PROBLEM TO WORK ON
Transcribe the listing below in its entirety, exactly.

TASK MATERIAL
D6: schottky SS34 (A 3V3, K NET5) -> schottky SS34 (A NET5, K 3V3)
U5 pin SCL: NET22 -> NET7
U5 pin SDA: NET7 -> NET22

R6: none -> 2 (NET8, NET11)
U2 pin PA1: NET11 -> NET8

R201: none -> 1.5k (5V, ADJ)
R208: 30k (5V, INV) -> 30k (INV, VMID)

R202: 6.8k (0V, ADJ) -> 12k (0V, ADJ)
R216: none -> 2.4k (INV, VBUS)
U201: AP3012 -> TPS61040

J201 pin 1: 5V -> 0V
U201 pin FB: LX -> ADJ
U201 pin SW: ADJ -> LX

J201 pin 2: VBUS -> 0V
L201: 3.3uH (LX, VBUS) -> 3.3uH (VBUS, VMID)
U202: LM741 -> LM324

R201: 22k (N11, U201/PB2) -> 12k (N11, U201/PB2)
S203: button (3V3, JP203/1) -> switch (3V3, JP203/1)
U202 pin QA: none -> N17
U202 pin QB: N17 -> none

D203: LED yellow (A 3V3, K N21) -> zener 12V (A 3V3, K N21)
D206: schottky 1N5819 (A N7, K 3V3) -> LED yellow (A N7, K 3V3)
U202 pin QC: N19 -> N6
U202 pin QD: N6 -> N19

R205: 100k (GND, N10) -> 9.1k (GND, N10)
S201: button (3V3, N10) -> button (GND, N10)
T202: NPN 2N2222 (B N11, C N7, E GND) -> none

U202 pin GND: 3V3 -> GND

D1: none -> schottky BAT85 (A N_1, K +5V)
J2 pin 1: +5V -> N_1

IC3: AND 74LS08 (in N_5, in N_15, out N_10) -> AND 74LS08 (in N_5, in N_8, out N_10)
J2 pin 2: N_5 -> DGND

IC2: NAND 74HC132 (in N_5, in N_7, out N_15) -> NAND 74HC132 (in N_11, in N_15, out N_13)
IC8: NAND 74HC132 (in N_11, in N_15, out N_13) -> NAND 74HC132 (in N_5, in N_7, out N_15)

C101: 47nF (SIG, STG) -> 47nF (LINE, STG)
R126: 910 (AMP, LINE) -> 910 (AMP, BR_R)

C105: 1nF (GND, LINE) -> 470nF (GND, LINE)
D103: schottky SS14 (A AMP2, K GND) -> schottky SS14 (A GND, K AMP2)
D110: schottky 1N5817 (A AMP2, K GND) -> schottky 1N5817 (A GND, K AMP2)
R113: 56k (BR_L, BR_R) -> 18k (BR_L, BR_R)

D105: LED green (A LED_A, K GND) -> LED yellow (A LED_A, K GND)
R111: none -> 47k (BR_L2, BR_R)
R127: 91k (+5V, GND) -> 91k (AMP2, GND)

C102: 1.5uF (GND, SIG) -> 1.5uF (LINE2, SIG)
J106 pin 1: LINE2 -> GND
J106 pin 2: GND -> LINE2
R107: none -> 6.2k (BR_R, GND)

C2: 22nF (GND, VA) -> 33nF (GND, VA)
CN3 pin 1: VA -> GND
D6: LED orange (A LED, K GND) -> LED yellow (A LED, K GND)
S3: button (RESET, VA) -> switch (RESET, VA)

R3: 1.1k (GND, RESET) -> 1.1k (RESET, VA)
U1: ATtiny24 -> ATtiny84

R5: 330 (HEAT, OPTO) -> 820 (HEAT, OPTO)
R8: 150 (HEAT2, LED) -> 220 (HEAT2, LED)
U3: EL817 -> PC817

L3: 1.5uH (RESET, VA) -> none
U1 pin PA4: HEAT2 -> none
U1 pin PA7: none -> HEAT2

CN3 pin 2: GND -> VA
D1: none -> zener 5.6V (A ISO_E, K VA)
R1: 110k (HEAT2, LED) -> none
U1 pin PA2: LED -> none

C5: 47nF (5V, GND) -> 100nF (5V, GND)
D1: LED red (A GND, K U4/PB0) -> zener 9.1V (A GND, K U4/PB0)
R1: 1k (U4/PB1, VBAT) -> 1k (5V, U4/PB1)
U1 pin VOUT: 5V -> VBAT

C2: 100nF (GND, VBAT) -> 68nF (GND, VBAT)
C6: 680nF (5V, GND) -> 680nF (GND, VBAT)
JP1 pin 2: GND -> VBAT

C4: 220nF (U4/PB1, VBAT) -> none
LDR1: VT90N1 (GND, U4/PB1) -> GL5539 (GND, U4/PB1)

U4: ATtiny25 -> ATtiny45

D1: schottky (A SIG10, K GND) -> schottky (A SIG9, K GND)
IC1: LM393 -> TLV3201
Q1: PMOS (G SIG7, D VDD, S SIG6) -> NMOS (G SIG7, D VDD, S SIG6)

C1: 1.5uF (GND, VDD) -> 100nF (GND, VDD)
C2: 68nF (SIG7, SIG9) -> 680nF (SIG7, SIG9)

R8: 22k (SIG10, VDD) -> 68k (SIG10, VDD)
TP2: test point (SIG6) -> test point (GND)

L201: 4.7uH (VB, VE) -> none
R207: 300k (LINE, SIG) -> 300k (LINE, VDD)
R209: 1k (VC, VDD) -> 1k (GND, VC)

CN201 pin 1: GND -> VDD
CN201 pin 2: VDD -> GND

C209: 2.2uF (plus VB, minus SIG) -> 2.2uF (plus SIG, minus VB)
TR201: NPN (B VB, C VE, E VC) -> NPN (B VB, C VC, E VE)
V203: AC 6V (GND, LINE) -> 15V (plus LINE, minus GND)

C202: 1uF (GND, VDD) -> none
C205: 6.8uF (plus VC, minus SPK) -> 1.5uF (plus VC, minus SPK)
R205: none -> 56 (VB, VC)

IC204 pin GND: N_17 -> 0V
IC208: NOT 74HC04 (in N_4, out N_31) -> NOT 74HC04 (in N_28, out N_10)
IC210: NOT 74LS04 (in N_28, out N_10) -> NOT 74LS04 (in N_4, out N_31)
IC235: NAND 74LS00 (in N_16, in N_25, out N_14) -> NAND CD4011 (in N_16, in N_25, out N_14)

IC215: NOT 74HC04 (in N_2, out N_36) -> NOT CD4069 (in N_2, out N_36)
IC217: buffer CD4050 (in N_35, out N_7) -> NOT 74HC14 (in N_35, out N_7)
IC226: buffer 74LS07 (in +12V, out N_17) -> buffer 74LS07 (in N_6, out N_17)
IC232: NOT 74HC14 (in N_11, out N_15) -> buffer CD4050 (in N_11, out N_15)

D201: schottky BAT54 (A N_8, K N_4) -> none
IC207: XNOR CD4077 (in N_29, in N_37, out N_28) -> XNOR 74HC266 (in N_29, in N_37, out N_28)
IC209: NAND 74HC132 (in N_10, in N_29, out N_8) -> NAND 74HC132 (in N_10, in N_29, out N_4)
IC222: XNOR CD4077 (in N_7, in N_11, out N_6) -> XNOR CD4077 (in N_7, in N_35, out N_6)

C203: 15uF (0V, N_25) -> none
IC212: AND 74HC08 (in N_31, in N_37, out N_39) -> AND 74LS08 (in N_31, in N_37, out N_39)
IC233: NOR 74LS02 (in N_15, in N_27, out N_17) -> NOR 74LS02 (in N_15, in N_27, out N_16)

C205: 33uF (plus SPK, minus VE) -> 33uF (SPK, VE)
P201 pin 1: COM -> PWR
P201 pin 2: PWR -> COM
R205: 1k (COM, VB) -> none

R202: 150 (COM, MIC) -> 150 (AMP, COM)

OUTPUT OF THE TASK
D6: schottky SS34 (A 3V3, K NET5) -> schottky SS34 (A NET5, K 3V3)
U5 pin SCL: NET22 -> NET7
U5 pin SDA: NET7 -> NET22

R6: none -> 2 (NET8, NET11)
U2 pin PA1: NET11 -> NET8

R201: none -> 1.5k (5V, ADJ)
R208: 30k (5V, INV) -> 30k (INV, VMID)

R202: 6.8k (0V, ADJ) -> 12k (0V, ADJ)
R216: none -> 2.4k (INV, VBUS)
U201: AP3012 -> TPS61040

J201 pin 1: 5V -> 0V
U201 pin FB: LX -> ADJ
U201 pin SW: ADJ -> LX

J201 pin 2: VBUS -> 0V
L201: 3.3uH (LX, VBUS) -> 3.3uH (VBUS, VMID)
U202: LM741 -> LM324

R201: 22k (N11, U201/PB2) -> 12k (N11, U201/PB2)
S203: button (3V3, JP203/1) -> switch (3V3, JP203/1)
U202 pin QA: none -> N17
U202 pin QB: N17 -> none

D203: LED yellow (A 3V3, K N21) -> zener 12V (A 3V3, K N21)
D206: schottky 1N5819 (A N7, K 3V3) -> LED yellow (A N7, K 3V3)
U202 pin QC: N19 -> N6
U202 pin QD: N6 -> N19

R205: 100k (GND, N10) -> 9.1k (GND, N10)
S201: button (3V3, N10) -> button (GND, N10)
T202: NPN 2N2222 (B N11, C N7, E GND) -> none

U202 pin GND: 3V3 -> GND

D1: none -> schottky BAT85 (A N_1, K +5V)
J2 pin 1: +5V -> N_1

IC3: AND 74LS08 (in N_5, in N_15, out N_10) -> AND 74LS08 (in N_5, in N_8, out N_10)
J2 pin 2: N_5 -> DGND

IC2: NAND 74HC132 (in N_5, in N_7, out N_15) -> NAND 74HC132 (in N_11, in N_15, out N_13)
IC8: NAND 74HC132 (in N_11, in N_15, out N_13) -> NAND 74HC132 (in N_5, in N_7, out N_15)

C101: 47nF (SIG, STG) -> 47nF (LINE, STG)
R126: 910 (AMP, LINE) -> 910 (AMP, BR_R)

C105: 1nF (GND, LINE) -> 470nF (GND, LINE)
D103: schottky SS14 (A AMP2, K GND) -> schottky SS14 (A GND, K AMP2)
D110: schottky 1N5817 (A AMP2, K GND) -> schottky 1N5817 (A GND, K AMP2)
R113: 56k (BR_L, BR_R) -> 18k (BR_L, BR_R)

D105: LED green (A LED_A, K GND) -> LED yellow (A LED_A, K GND)
R111: none -> 47k (BR_L2, BR_R)
R127: 91k (+5V, GND) -> 91k (AMP2, GND)

C102: 1.5uF (GND, SIG) -> 1.5uF (LINE2, SIG)
J106 pin 1: LINE2 -> GND
J106 pin 2: GND -> LINE2
R107: none -> 6.2k (BR_R, GND)

C2: 22nF (GND, VA) -> 33nF (GND, VA)
CN3 pin 1: VA -> GND
D6: LED orange (A LED, K GND) -> LED yellow (A LED, K GND)
S3: button (RESET, VA) -> switch (RESET, VA)

R3: 1.1k (GND, RESET) -> 1.1k (RESET, VA)
U1: ATtiny24 -> ATtiny84

R5: 330 (HEAT, OPTO) -> 820 (HEAT, OPTO)
R8: 150 (HEAT2, LED) -> 220 (HEAT2, LED)
U3: EL817 -> PC817

L3: 1.5uH (RESET, VA) -> none
U1 pin PA4: HEAT2 -> none
U1 pin PA7: none -> HEAT2

CN3 pin 2: GND -> VA
D1: none -> zener 5.6V (A ISO_E, K VA)
R1: 110k (HEAT2, LED) -> none
U1 pin PA2: LED -> none

C5: 47nF (5V, GND) -> 100nF (5V, GND)
D1: LED red (A GND, K U4/PB0) -> zener 9.1V (A GND, K U4/PB0)
R1: 1k (U4/PB1, VBAT) -> 1k (5V, U4/PB1)
U1 pin VOUT: 5V -> VBAT

C2: 100nF (GND, VBAT) -> 68nF (GND, VBAT)
C6: 680nF (5V, GND) -> 680nF (GND, VBAT)
JP1 pin 2: GND -> VBAT

C4: 220nF (U4/PB1, VBAT) -> none
LDR1: VT90N1 (GND, U4/PB1) -> GL5539 (GND, U4/PB1)

U4: ATtiny25 -> ATtiny45

D1: schottky (A SIG10, K GND) -> schottky (A SIG9, K GND)
IC1: LM393 -> TLV3201
Q1: PMOS (G SIG7, D VDD, S SIG6) -> NMOS (G SIG7, D VDD, S SIG6)

C1: 1.5uF (GND, VDD) -> 100nF (GND, VDD)
C2: 68nF (SIG7, SIG9) -> 680nF (SIG7, SIG9)

R8: 22k (SIG10, VDD) -> 68k (SIG10, VDD)
TP2: test point (SIG6) -> test point (GND)

L201: 4.7uH (VB, VE) -> none
R207: 300k (LINE, SIG) -> 300k (LINE, VDD)
R209: 1k (VC, VDD) -> 1k (GND, VC)

CN201 pin 1: GND -> VDD
CN201 pin 2: VDD -> GND

C209: 2.2uF (plus VB, minus SIG) -> 2.2uF (plus SIG, minus VB)
TR201: NPN (B VB, C VE, E VC) -> NPN (B VB, C VC, E VE)
V203: AC 6V (GND, LINE) -> 15V (plus LINE, minus GND)

C202: 1uF (GND, VDD) -> none
C205: 6.8uF (plus VC, minus SPK) -> 1.5uF (plus VC, minus SPK)
R205: none -> 56 (VB, VC)

IC204 pin GND: N_17 -> 0V
IC208: NOT 74HC04 (in N_4, out N_31) -> NOT 74HC04 (in N_28, out N_10)
IC210: NOT 74LS04 (in N_28, out N_10) -> NOT 74LS04 (in N_4, out N_31)
IC235: NAND 74LS00 (in N_16, in N_25, out N_14) -> NAND CD4011 (in N_16, in N_25, out N_14)

IC215: NOT 74HC04 (in N_2, out N_36) -> NOT CD4069 (in N_2, out N_36)
IC217: buffer CD4050 (in N_35, out N_7) -> NOT 74HC14 (in N_35, out N_7)
IC226: buffer 74LS07 (in +12V, out N_17) -> buffer 74LS07 (in N_6, out N_17)
IC232: NOT 74HC14 (in N_11, out N_15) -> buffer CD4050 (in N_11, out N_15)

D201: schottky BAT54 (A N_8, K N_4) -> none
IC207: XNOR CD4077 (in N_29, in N_37, out N_28) -> XNOR 74HC266 (in N_29, in N_37, out N_28)
IC209: NAND 74HC132 (in N_10, in N_29, out N_8) -> NAND 74HC132 (in N_10, in N_29, out N_4)
IC222: XNOR CD4077 (in N_7, in N_11, out N_6) -> XNOR CD4077 (in N_7, in N_35, out N_6)

C203: 15uF (0V, N_25) -> none
IC212: AND 74HC08 (in N_31, in N_37, out N_39) -> AND 74LS08 (in N_31, in N_37, out N_39)
IC233: NOR 74LS02 (in N_15, in N_27, out N_17) -> NOR 74LS02 (in N_15, in N_27, out N_16)

C205: 33uF (plus SPK, minus VE) -> 33uF (SPK, VE)
P201 pin 1: COM -> PWR
P201 pin 2: PWR -> COM
R205: 1k (COM, VB) -> none

R202: 150 (COM, MIC) -> 150 (AMP, COM)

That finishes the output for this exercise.